--- Task material Enclosed Below ---

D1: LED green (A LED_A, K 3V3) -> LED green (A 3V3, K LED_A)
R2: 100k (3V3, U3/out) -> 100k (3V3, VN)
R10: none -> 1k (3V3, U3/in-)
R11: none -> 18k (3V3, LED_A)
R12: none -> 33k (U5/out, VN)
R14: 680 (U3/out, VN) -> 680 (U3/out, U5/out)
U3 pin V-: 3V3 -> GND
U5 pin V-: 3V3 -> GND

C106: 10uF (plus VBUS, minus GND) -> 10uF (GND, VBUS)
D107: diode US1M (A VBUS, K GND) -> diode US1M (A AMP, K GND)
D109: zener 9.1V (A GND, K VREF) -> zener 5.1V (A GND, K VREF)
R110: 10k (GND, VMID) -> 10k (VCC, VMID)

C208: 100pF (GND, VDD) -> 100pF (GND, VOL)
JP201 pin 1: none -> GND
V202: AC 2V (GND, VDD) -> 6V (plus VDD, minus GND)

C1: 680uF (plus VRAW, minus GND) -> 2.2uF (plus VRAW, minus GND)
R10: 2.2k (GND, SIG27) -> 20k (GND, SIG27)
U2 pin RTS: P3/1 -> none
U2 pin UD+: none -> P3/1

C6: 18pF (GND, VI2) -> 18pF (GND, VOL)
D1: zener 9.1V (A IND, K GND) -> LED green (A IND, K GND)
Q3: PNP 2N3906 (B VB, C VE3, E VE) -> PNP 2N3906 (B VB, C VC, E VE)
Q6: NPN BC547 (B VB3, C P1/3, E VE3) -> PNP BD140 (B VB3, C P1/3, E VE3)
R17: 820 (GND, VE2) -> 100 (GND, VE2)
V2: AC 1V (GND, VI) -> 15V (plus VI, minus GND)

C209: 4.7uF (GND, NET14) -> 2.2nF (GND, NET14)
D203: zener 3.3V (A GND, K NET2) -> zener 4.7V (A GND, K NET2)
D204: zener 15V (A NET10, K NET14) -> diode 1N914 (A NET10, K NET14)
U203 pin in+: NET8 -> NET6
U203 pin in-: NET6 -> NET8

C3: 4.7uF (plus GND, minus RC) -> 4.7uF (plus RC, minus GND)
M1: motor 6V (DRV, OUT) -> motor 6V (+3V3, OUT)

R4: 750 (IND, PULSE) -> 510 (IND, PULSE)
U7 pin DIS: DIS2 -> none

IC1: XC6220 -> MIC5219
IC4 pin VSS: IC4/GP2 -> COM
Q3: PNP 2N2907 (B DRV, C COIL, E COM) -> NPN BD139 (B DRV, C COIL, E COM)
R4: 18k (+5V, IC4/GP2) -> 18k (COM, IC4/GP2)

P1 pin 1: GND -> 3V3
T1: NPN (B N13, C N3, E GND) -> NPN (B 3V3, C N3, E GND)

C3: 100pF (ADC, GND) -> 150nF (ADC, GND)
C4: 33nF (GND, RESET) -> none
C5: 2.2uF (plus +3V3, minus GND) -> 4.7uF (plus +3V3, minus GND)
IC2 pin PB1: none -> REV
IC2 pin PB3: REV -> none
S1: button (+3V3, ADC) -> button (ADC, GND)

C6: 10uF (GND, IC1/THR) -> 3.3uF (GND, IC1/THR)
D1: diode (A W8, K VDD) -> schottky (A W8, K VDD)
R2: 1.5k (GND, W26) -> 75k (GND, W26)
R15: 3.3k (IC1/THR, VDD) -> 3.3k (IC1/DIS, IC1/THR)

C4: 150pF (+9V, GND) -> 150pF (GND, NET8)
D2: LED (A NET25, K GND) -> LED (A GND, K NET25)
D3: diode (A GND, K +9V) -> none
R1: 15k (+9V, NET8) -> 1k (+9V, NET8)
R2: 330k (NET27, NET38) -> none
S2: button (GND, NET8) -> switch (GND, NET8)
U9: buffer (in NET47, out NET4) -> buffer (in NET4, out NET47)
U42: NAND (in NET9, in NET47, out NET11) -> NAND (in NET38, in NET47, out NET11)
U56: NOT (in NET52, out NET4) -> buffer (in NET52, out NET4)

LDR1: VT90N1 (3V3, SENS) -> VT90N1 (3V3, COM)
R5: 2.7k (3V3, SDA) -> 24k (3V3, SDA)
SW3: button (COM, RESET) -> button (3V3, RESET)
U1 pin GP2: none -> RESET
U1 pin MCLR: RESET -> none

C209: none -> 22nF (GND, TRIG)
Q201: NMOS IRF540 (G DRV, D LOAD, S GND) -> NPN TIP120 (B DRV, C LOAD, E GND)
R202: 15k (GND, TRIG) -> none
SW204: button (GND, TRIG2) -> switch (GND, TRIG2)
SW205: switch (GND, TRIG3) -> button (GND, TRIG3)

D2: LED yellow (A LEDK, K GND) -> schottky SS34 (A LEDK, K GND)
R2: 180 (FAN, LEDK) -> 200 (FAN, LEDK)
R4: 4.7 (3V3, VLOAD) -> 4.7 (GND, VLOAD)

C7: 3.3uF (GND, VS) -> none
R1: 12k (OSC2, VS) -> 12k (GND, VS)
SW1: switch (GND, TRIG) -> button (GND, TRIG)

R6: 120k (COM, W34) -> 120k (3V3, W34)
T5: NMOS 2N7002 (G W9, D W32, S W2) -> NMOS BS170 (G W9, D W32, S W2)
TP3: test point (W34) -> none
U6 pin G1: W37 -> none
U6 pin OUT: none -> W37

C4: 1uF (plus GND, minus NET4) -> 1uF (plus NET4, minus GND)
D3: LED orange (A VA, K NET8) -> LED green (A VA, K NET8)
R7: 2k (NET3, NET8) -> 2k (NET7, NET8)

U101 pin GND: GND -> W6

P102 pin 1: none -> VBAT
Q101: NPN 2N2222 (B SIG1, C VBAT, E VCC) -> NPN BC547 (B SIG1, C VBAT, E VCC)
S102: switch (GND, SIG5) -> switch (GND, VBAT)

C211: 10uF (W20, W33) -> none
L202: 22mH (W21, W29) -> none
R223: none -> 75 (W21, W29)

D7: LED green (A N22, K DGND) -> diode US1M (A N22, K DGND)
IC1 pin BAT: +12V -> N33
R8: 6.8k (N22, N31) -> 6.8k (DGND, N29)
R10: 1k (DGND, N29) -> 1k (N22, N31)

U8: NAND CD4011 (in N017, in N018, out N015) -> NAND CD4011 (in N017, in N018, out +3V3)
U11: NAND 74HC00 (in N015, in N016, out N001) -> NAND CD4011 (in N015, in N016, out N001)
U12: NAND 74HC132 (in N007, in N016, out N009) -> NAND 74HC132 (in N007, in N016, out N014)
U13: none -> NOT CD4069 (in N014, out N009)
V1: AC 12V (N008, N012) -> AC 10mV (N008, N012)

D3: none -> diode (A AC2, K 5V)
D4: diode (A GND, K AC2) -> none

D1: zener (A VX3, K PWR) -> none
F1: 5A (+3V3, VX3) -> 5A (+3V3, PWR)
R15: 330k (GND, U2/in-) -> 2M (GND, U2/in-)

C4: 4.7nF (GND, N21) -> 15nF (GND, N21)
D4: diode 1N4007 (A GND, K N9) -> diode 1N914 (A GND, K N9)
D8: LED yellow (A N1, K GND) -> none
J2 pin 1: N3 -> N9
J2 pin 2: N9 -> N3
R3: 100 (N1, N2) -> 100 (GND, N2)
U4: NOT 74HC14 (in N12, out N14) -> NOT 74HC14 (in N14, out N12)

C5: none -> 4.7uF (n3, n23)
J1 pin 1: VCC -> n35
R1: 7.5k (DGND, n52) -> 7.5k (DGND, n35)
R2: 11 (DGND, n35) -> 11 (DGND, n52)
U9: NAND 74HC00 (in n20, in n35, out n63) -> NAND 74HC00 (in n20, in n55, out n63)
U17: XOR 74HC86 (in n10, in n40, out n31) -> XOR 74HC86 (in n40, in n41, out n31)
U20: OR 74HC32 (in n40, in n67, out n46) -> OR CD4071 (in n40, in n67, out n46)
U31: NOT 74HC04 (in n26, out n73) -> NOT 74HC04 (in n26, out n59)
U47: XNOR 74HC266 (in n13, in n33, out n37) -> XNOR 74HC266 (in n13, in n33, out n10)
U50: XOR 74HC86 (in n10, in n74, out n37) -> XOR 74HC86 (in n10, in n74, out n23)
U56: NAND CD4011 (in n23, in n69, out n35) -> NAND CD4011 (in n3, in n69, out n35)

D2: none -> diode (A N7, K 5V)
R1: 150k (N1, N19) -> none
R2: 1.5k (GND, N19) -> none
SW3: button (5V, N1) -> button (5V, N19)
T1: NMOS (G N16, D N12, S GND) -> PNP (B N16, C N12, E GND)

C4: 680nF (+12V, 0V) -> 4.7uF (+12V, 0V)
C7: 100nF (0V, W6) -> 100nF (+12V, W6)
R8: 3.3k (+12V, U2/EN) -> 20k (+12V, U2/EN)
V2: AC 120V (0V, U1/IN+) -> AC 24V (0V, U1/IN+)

--- End of Enclosed Task material ---

Exercise prompt:
All that belongs in the answer is the run of lines above from the line containing "D1: zener 9.1V" through the line containing "S1: button (+3V3, ADC) -> button (ADC, GND)", exactly as written.

The completed task:
D1: zener 9.1V (A IND, K GND) -> LED green (A IND, K GND)
Q3: PNP 2N3906 (B VB, C VE3, E VE) -> PNP 2N3906 (B VB, C VC, E VE)
Q6: NPN BC547 (B VB3, C P1/3, E VE3) -> PNP BD140 (B VB3, C P1/3, E VE3)
R17: 820 (GND, VE2) -> 100 (GND, VE2)
V2: AC 1V (GND, VI) -> 15V (plus VI, minus GND)

C209: 4.7uF (GND, NET14) -> 2.2nF (GND, NET14)
D203: zener 3.3V (A GND, K NET2) -> zener 4.7V (A GND, K NET2)
D204: zener 15V (A NET10, K NET14) -> diode 1N914 (A NET10, K NET14)
U203 pin in+: NET8 -> NET6
U203 pin in-: NET6 -> NET8

C3: 4.7uF (plus GND, minus RC) -> 4.7uF (plus RC, minus GND)
M1: motor 6V (DRV, OUT) -> motor 6V (+3V3, OUT)

R4: 750 (IND, PULSE) -> 510 (IND, PULSE)
U7 pin DIS: DIS2 -> none

IC1: XC6220 -> MIC5219
IC4 pin VSS: IC4/GP2 -> COM
Q3: PNP 2N2907 (B DRV, C COIL, E COM) -> NPN BD139 (B DRV, C COIL, E COM)
R4: 18k (+5V, IC4/GP2) -> 18k (COM, IC4/GP2)

P1 pin 1: GND -> 3V3
T1: NPN (B N13, C N3, E GND) -> NPN (B 3V3, C N3, E GND)

C3: 100pF (ADC, GND) -> 150nF (ADC, GND)
C4: 33nF (GND, RESET) -> none
C5: 2.2uF (plus +3V3, minus GND) -> 4.7uF (plus +3V3, minus GND)
IC2 pin PB1: none -> REV
IC2 pin PB3: REV -> none
S1: button (+3V3, ADC) -> button (ADC, GND)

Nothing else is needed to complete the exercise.